%%

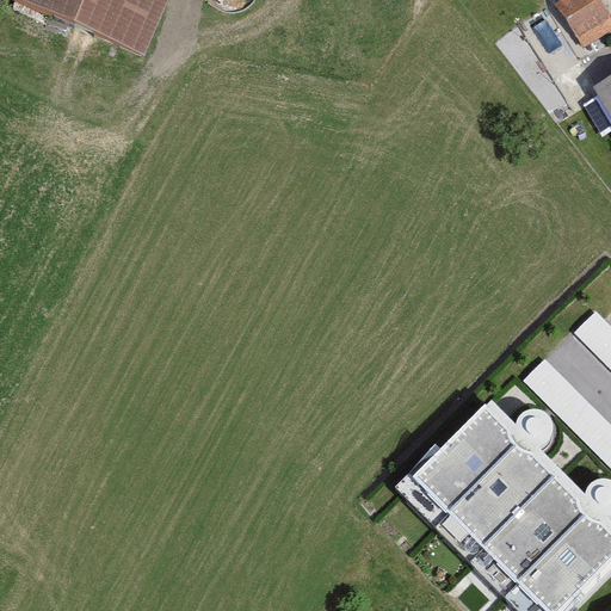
[(170,0),(10,0),(142,60),(170,0)]
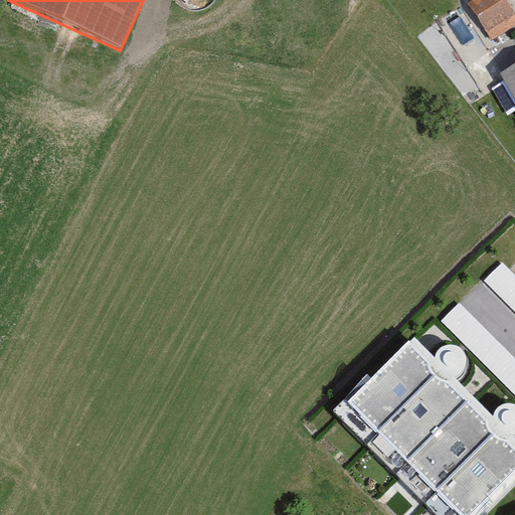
[(514,13),(504,0),(470,0),(462,7),(490,42),(514,21),(514,13)]
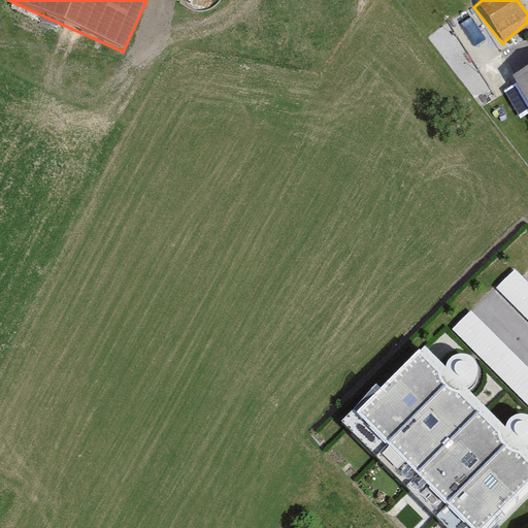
[(527,80),(513,89),(527,114),(527,80)]
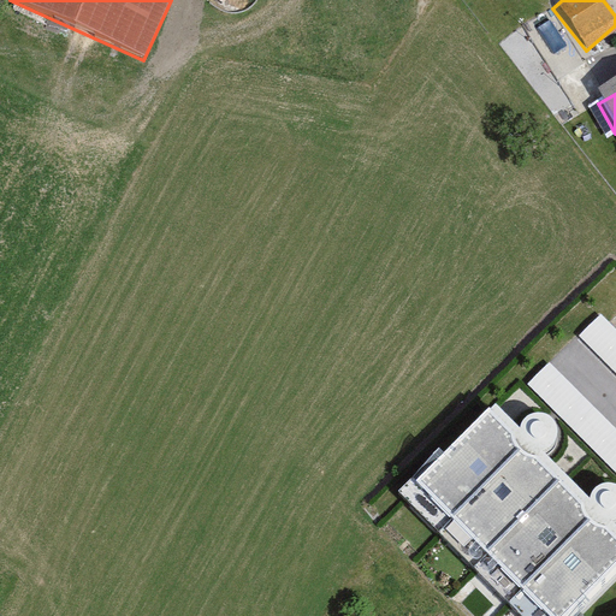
[(578,333),(615,371),(615,327),(599,312),(578,333)]
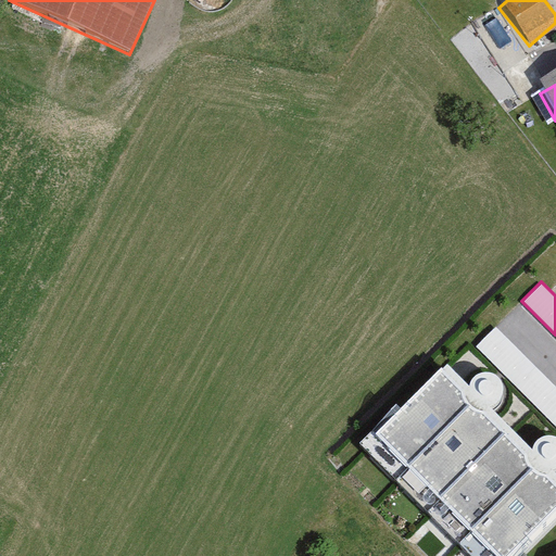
[(475,345),(555,424),(555,383),(494,325),(475,345)]
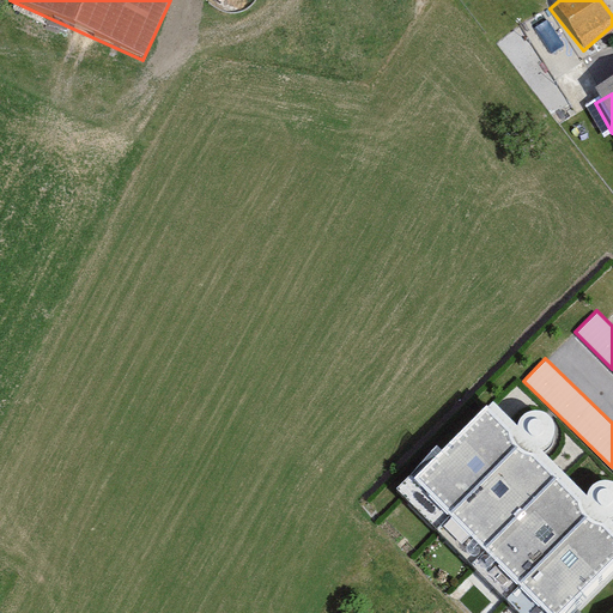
[(612,530),(489,401),(398,487),(516,612),(566,612),(612,569),(612,530)]
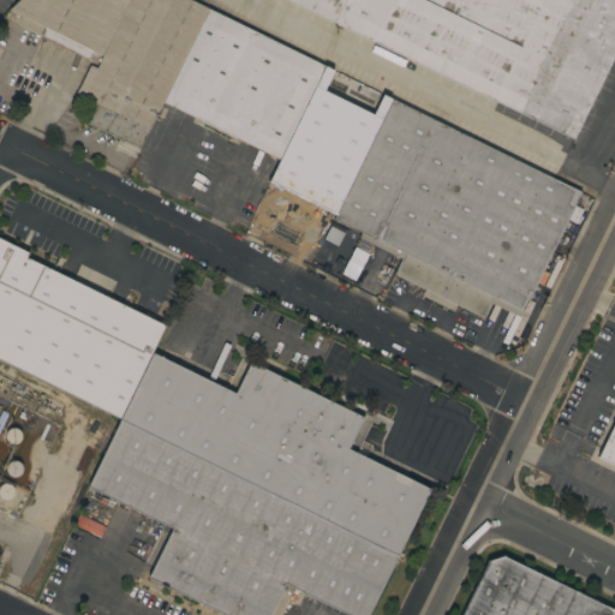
[(139,149),(85,123),(95,102),(76,93),(89,65),(96,69),(102,55),(93,51),(88,60),(40,37),(45,28),(9,10),(18,0),(190,0),(208,9),(162,101),(139,149)]
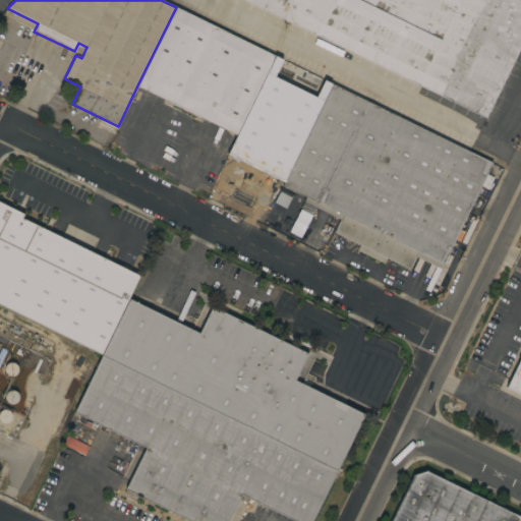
[(520,0),(520,47),(487,117),(244,0),(520,0)]
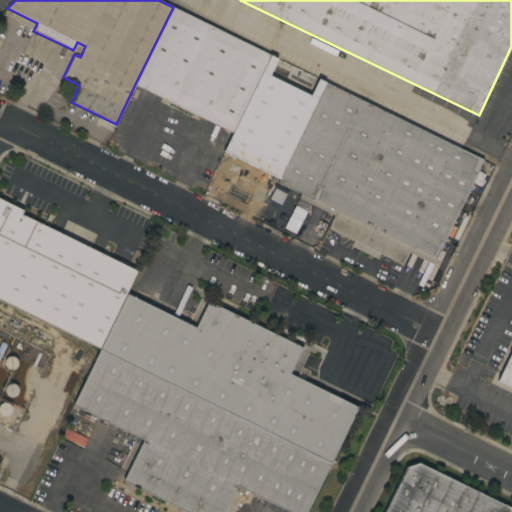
[(232,132),(205,119),(205,120),(167,102),(168,100),(135,84),(173,7),(270,55),(269,57),(261,74),(232,132)]
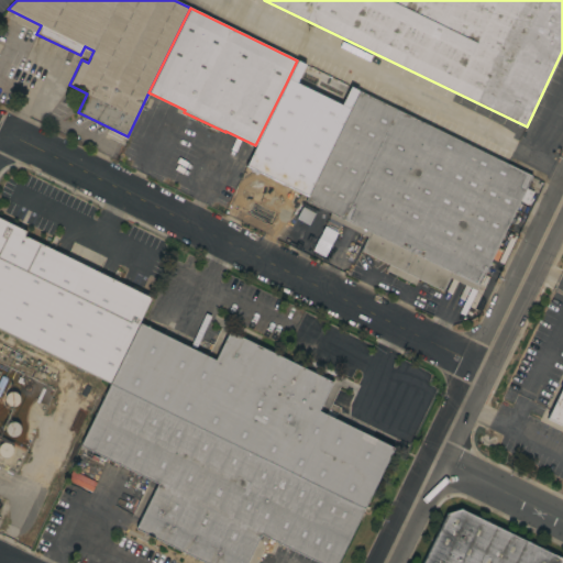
[(316,141),(333,105),(287,81),(296,63),(357,94),(331,148),(316,141)]
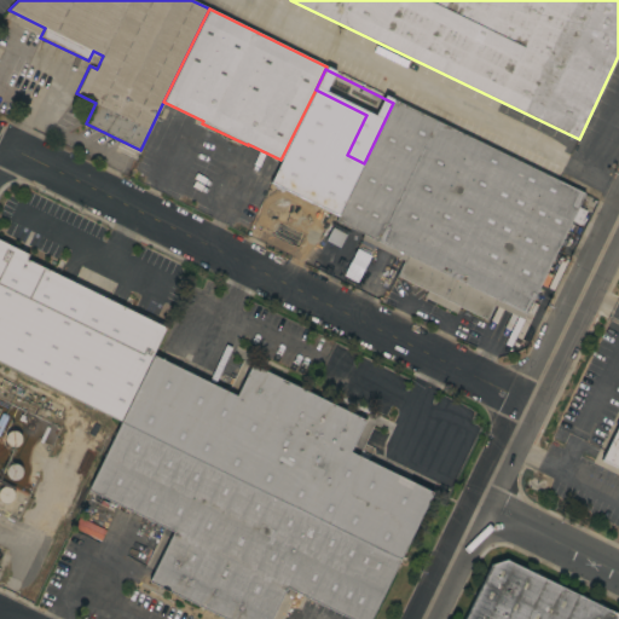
[(394,100),(584,194),(531,301),(537,304),(532,314),(526,312),(522,319),(493,305),(486,319),(460,306),(456,313),(434,302),(432,306),(423,302),(424,301),(422,300),(427,290),(397,276),(404,260),(360,239),(363,233),(336,220),(341,208),(336,206),(341,195),(347,197),(364,163),(393,103),(394,100)]
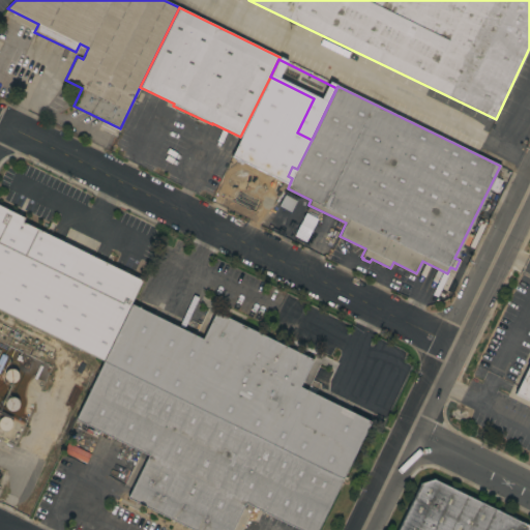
[(276,205),(288,211),(294,200),(283,195),(276,205)]
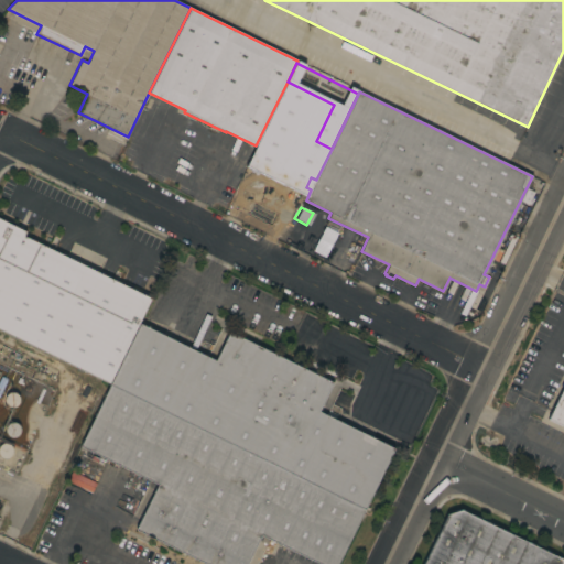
[(0,329),(0,218),(25,231),(24,236),(151,299),(109,383),(0,329)]
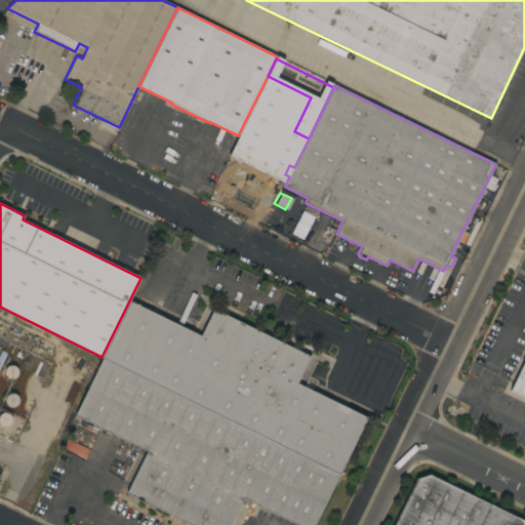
[(312,216),(300,210),(289,234),(300,239),(312,216)]
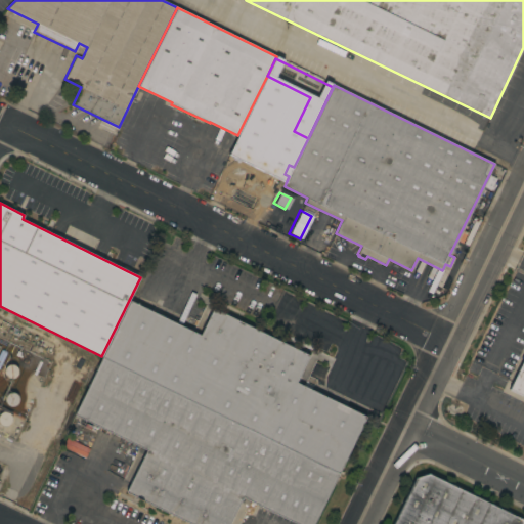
[(130,301),(200,335),(213,308),(309,355),(296,382),(303,386),(305,381),(312,385),(310,389),(365,417),(338,474),(101,358),(130,301)]
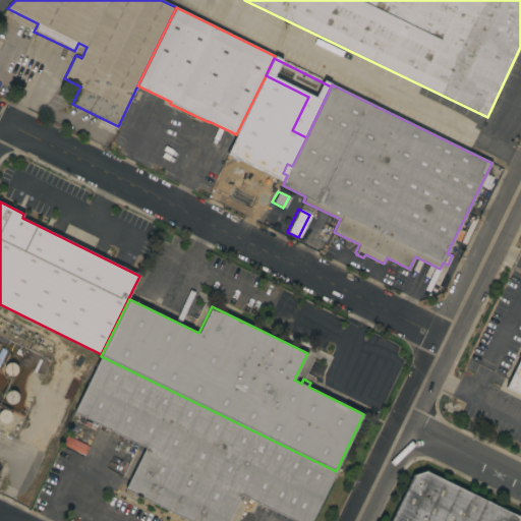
[(520,394),(506,387),(520,354),(520,394)]
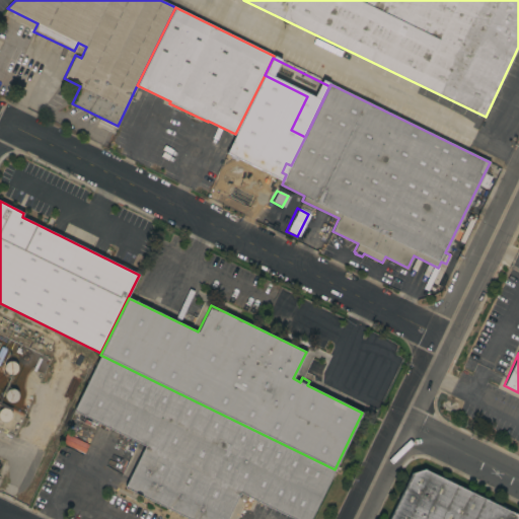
[(335,469),(309,518),(294,518),(240,493),(227,518),(189,518),(125,488),(145,446),(73,411),(100,355),(335,469)]
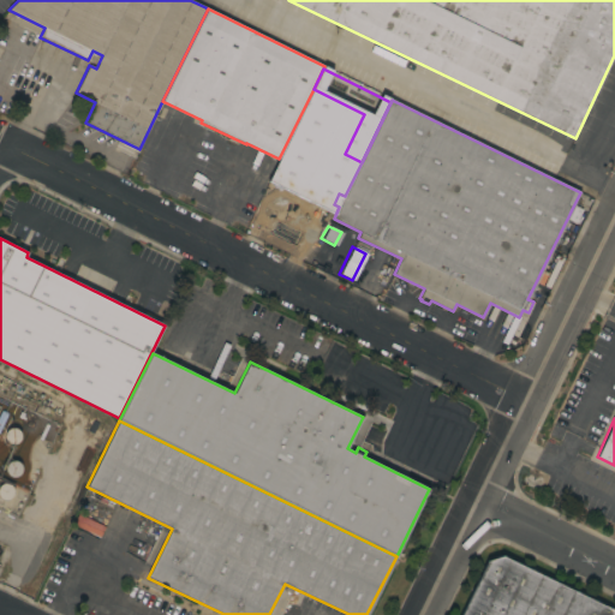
[(19,430),(22,434),(21,440),(17,442),(13,443),(9,443),(6,440),(5,435),(7,430),(11,428),(15,428),(19,430)]
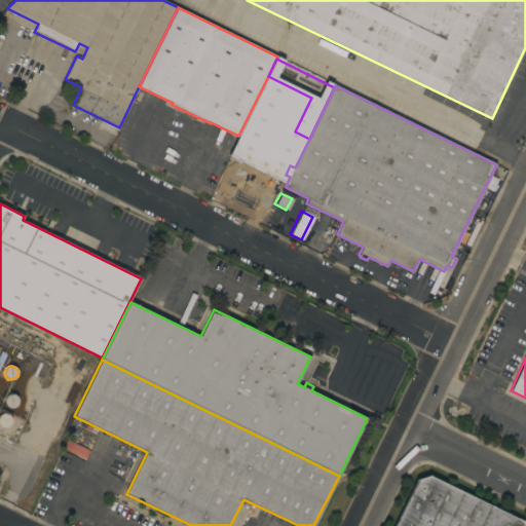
[(16,396),(19,399),(19,402),(17,405),(14,407),(11,408),(7,406),(5,404),(5,400),(6,396),(9,393),(12,393),(16,396)]
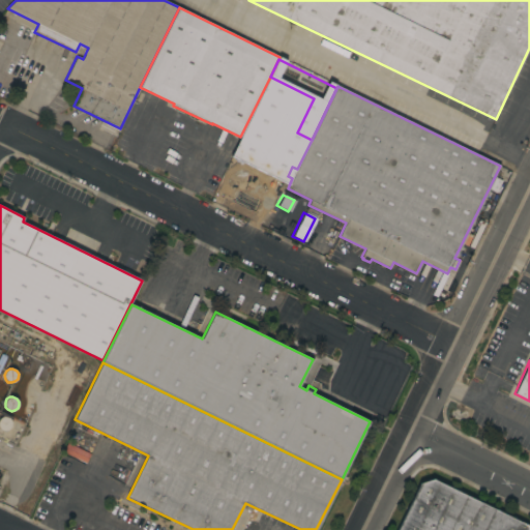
[(11,423),(10,428),(7,430),(4,430),(0,429),(0,417),(2,417),(5,416),(9,417),(11,420),(11,423)]
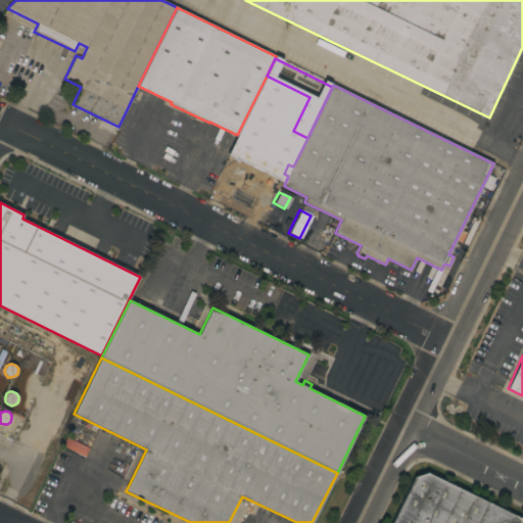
[(427,472),(522,518),(522,522),(391,522),(415,476),(427,472)]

%%

• **PROBLEM DETAILS**: Without the pictures, restate all of the entries above verbatim.

• **SOLUTION**:
[(170,0),(10,0),(142,60),(170,0)]
[(514,13),(504,0),(470,0),(462,7),(490,42),(514,21),(514,13)]
[(527,80),(513,89),(527,114),(527,80)]
[(578,333),(615,371),(615,327),(599,312),(578,333)]
[(475,345),(555,424),(555,383),(494,325),(475,345)]
[(612,530),(489,401),(398,487),(516,612),(566,612),(612,569),(612,530)]
[(139,149),(85,123),(95,102),(76,93),(89,65),(96,69),(102,55),(93,51),(88,60),(40,37),(45,28),(9,10),(18,0),(190,0),(208,9),(162,101),(139,149)]
[(520,0),(520,47),(487,117),(244,0),(520,0)]
[(232,132),(205,119),(205,120),(167,102),(168,100),(135,84),(173,7),(270,55),(269,57),(261,74),(232,132)]
[(316,141),(333,105),(287,81),(296,63),(357,94),(331,148),(316,141)]
[(394,100),(584,194),(531,301),(537,304),(532,314),(526,312),(522,319),(493,305),(486,319),(460,306),(456,313),(434,302),(432,306),(423,302),(424,301),(422,300),(427,290),(397,276),(404,260),(360,239),(363,233),(336,220),(341,208),(336,206),(341,195),(347,197),(364,163),(393,103),(394,100)]
[(276,205),(288,211),(294,200),(283,195),(276,205)]
[(0,329),(0,218),(25,231),(24,236),(151,299),(109,383),(0,329)]
[(312,216),(300,210),(289,234),(300,239),(312,216)]
[(130,301),(200,335),(213,308),(309,355),(296,382),(303,386),(305,381),(312,385),(310,389),(365,417),(338,474),(101,358),(130,301)]
[(520,394),(506,387),(520,354),(520,394)]
[(335,469),(309,518),(294,518),(240,493),(227,518),(189,518),(125,488),(145,446),(73,411),(100,355),(335,469)]
[(19,430),(22,434),(21,440),(17,442),(13,443),(9,443),(6,440),(5,435),(7,430),(11,428),(15,428),(19,430)]
[(16,396),(19,399),(19,402),(17,405),(14,407),(11,408),(7,406),(5,404),(5,400),(6,396),(9,393),(12,393),(16,396)]
[(11,423),(10,428),(7,430),(4,430),(0,429),(0,417),(2,417),(5,416),(9,417),(11,420),(11,423)]
[(427,472),(522,518),(522,522),(391,522),(415,476),(427,472)]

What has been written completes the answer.